• **What to do**
Any picture in the entries is to be skipped, while everything else is transcribed word for word.
Content starts
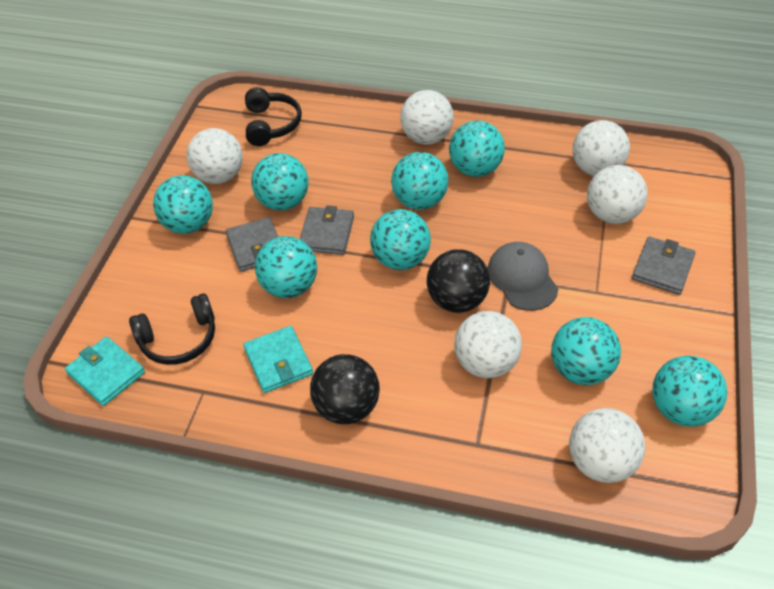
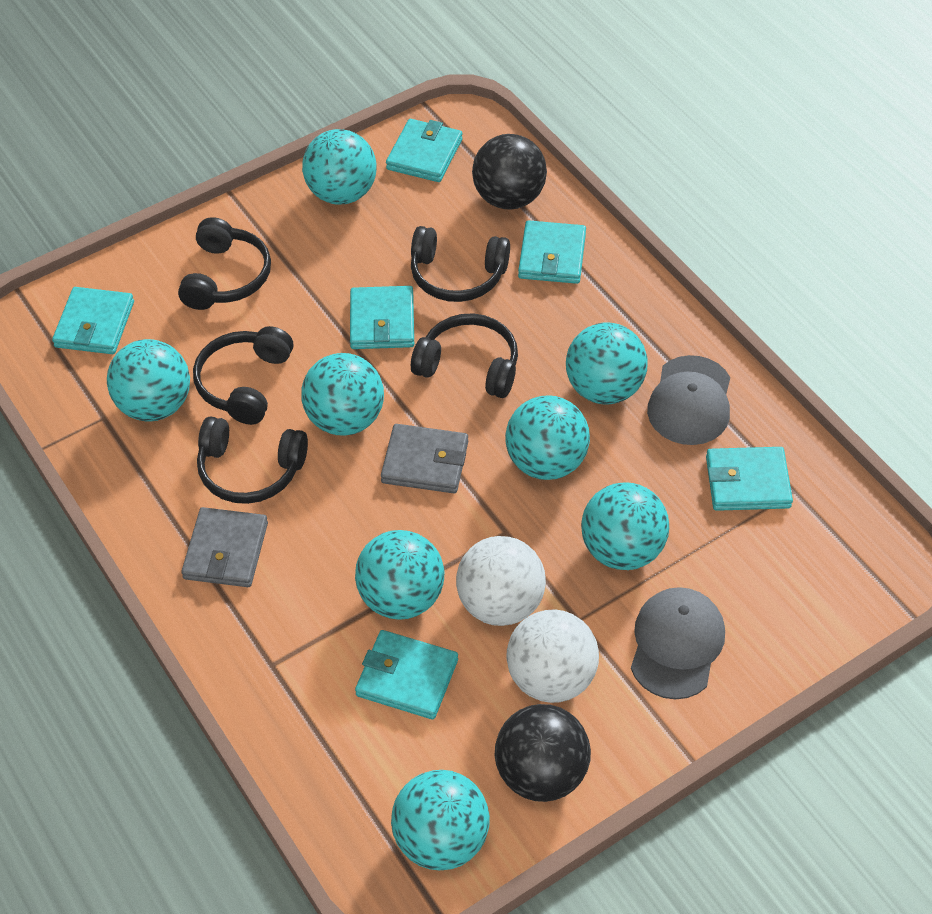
black headphones: 2 -> 5
grey cap: 1 -> 2
grey wallet: 3 -> 2
turquoise wallet: 2 -> 6
white ball: 6 -> 2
Content ends
• **Exercise response**
black headphones: 2 -> 5
grey cap: 1 -> 2
grey wallet: 3 -> 2
turquoise wallet: 2 -> 6
white ball: 6 -> 2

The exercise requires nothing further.